#### DATASET EXCERPTS
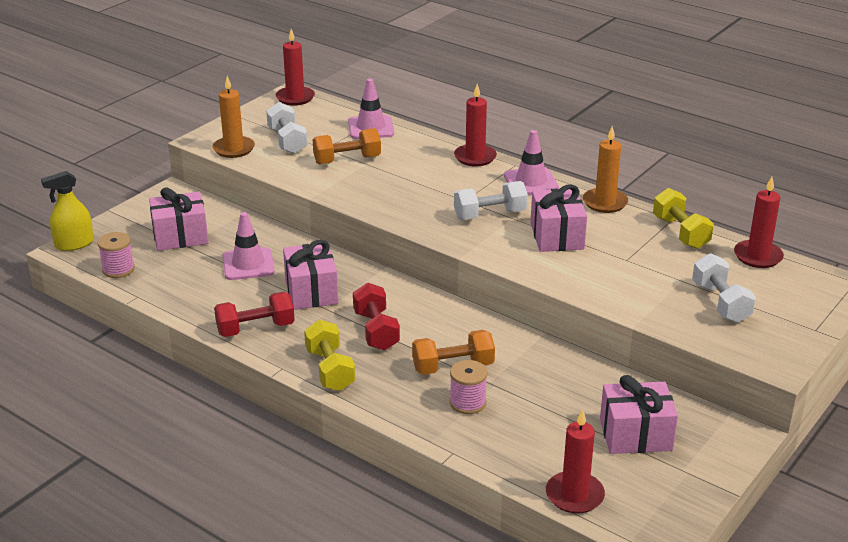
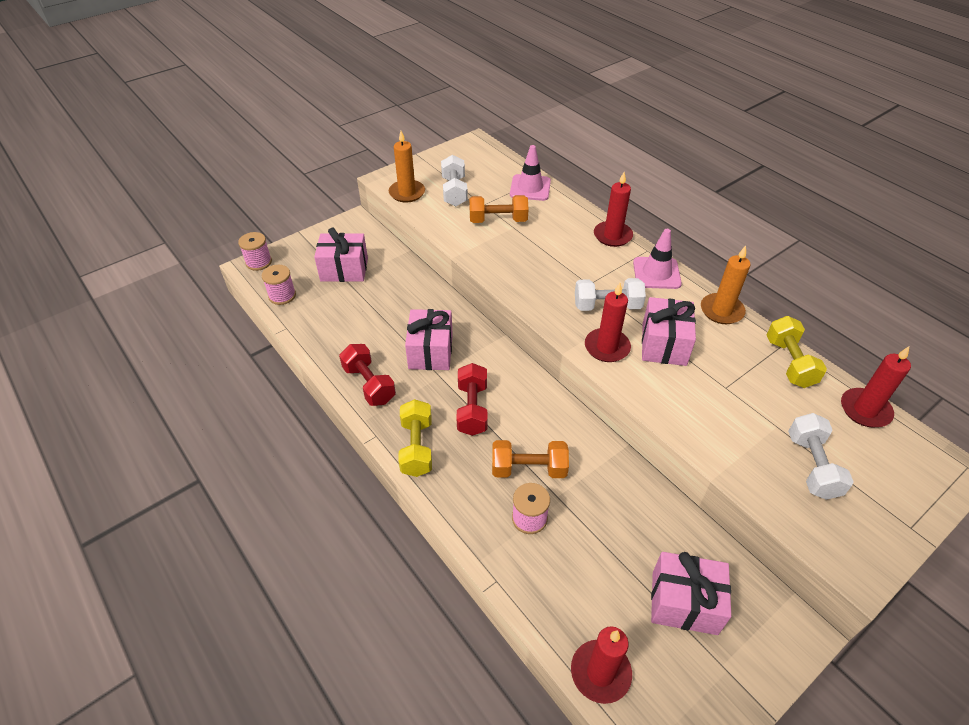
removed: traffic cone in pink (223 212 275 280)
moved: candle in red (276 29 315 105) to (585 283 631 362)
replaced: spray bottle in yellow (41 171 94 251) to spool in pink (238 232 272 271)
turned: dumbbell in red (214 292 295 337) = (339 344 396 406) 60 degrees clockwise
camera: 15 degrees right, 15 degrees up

#### PROBLEM
Extract from the data every line where "pink" shows up.

#### RESULT OF THE TASK
removed: traffic cone in pink (223 212 275 280)
replaced: spray bottle in yellow (41 171 94 251) to spool in pink (238 232 272 271)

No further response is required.